## THE PROBLEM
Copy exactly, please, each line of the data below until the line that contains "orange line: rotated 24" has been copied, beginning at the top.

── MATERIAL SHOWN ──

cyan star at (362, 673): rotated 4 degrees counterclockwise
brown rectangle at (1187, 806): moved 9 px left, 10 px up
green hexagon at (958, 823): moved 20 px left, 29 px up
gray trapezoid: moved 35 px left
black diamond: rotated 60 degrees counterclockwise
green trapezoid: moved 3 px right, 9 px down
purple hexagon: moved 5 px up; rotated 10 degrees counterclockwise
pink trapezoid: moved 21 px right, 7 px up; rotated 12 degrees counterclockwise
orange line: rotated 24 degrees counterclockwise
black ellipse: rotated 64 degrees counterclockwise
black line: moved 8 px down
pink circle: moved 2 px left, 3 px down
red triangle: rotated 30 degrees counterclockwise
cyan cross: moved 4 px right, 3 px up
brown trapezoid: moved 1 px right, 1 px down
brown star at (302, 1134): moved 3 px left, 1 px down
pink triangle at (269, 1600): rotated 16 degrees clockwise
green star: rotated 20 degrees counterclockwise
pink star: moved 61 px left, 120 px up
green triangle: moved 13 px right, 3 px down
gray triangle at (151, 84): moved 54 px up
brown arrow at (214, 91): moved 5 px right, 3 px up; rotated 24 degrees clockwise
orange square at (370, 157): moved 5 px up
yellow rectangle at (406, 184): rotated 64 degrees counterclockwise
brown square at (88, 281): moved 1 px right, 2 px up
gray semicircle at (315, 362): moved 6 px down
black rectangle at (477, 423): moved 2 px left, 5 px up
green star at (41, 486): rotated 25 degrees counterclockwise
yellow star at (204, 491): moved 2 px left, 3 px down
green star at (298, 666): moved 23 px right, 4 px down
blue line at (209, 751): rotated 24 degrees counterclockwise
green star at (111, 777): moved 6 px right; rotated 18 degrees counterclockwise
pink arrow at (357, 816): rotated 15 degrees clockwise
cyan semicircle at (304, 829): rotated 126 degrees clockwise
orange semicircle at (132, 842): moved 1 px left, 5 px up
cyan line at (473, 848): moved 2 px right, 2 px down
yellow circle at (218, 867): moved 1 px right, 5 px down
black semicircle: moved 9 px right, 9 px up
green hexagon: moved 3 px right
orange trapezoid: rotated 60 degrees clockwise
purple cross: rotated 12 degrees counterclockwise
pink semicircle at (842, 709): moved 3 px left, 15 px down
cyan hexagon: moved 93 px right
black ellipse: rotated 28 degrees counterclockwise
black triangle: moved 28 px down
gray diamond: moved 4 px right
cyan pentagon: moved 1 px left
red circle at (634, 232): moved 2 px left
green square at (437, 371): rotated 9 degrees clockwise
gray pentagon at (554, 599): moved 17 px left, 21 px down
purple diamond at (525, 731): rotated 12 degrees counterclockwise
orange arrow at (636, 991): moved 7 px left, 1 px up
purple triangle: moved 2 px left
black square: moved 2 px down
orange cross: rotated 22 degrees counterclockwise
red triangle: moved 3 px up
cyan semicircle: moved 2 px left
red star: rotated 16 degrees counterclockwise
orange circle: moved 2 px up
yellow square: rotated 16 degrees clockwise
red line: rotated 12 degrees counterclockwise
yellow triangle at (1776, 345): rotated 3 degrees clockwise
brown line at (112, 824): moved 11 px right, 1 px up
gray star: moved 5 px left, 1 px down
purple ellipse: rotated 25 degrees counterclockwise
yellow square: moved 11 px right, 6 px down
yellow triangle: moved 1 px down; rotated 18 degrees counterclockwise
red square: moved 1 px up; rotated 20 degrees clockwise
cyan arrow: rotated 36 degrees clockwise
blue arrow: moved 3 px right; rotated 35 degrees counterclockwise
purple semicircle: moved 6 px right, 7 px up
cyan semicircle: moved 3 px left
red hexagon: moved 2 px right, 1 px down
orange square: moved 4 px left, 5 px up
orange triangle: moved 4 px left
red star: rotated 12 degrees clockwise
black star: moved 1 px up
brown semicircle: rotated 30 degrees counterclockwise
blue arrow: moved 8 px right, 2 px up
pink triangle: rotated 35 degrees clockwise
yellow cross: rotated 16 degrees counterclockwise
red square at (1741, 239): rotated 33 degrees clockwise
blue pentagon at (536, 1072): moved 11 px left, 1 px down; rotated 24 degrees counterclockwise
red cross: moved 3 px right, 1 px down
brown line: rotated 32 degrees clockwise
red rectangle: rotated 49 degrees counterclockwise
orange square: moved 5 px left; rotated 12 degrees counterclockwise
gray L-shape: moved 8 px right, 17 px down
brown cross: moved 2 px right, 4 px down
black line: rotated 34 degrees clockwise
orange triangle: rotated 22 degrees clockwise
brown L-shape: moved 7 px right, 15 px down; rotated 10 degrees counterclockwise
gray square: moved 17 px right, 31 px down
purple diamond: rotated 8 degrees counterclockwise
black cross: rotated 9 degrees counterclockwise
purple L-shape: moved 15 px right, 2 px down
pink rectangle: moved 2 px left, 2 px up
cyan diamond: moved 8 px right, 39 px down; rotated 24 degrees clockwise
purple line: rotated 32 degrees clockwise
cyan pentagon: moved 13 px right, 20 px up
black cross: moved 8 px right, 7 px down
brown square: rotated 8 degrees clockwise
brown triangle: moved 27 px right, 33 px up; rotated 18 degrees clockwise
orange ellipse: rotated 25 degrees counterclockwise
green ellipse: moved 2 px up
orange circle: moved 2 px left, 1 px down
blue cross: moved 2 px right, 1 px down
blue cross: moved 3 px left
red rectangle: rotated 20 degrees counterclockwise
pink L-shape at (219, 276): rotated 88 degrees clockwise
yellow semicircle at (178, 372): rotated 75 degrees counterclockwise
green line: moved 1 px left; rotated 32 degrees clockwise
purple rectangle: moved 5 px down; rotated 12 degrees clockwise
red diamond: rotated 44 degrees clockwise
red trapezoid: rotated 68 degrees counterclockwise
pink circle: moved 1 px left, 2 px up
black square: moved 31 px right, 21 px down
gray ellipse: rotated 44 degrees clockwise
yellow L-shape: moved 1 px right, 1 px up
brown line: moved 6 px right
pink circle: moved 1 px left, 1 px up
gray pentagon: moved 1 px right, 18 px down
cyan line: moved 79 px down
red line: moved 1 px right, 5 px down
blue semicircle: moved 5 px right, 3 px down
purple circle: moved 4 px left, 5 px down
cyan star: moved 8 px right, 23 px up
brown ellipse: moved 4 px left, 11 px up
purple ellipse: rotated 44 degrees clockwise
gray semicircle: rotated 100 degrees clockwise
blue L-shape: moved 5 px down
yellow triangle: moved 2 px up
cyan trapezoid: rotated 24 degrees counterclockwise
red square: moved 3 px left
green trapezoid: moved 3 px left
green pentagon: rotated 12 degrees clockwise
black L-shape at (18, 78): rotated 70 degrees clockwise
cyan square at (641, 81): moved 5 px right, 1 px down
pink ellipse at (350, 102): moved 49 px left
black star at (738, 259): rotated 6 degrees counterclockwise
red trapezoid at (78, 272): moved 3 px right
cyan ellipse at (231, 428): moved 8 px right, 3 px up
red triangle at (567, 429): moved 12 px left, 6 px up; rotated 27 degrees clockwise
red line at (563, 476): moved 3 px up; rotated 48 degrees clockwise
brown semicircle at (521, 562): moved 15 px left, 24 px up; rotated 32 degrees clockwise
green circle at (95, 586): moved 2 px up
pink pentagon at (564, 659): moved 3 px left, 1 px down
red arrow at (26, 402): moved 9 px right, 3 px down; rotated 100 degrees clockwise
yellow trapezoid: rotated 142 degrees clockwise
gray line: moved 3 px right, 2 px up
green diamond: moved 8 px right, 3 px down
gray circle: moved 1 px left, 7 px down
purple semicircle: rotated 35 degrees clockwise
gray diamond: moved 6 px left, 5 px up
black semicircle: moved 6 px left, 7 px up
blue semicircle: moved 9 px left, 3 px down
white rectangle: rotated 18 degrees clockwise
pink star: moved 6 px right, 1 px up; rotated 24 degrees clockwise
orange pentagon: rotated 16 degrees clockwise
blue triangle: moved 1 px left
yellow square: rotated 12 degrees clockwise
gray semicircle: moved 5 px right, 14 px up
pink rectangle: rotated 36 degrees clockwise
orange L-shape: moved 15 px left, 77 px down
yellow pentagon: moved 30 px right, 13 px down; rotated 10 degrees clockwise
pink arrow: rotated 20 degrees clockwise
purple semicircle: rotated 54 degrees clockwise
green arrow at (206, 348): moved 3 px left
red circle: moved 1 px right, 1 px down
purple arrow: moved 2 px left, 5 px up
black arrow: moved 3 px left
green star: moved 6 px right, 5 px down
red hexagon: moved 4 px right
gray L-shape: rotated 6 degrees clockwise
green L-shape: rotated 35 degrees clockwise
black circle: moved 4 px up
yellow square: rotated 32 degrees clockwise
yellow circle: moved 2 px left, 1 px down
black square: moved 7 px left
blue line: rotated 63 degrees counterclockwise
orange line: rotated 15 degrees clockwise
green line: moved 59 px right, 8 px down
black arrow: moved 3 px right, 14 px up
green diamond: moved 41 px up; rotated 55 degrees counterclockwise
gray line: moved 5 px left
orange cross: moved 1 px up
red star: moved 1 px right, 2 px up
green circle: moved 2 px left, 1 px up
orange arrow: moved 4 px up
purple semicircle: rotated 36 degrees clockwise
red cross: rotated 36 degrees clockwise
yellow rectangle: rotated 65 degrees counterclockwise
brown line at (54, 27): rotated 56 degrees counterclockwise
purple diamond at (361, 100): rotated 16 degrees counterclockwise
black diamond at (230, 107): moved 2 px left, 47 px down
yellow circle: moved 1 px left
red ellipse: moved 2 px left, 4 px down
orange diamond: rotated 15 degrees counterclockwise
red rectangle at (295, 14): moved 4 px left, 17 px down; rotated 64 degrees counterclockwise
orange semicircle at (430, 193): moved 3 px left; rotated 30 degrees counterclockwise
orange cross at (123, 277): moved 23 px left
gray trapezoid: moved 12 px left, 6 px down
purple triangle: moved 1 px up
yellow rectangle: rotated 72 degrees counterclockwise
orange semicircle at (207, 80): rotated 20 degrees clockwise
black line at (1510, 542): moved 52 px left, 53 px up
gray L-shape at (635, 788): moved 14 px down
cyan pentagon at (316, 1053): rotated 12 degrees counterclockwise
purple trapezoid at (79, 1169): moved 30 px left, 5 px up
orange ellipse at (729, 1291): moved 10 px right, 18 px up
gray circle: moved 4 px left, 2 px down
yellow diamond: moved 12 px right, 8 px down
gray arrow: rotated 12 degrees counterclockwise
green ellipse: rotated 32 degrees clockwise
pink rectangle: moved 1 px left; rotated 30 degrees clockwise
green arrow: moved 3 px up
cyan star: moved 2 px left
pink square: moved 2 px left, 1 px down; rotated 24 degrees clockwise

───

## SOLUTION BELOW
cyan star at (362, 673): rotated 4 degrees counterclockwise
brown rectangle at (1187, 806): moved 9 px left, 10 px up
green hexagon at (958, 823): moved 20 px left, 29 px up
gray trapezoid: moved 35 px left
black diamond: rotated 60 degrees counterclockwise
green trapezoid: moved 3 px right, 9 px down
purple hexagon: moved 5 px up; rotated 10 degrees counterclockwise
pink trapezoid: moved 21 px right, 7 px up; rotated 12 degrees counterclockwise
orange line: rotated 24 degrees counterclockwise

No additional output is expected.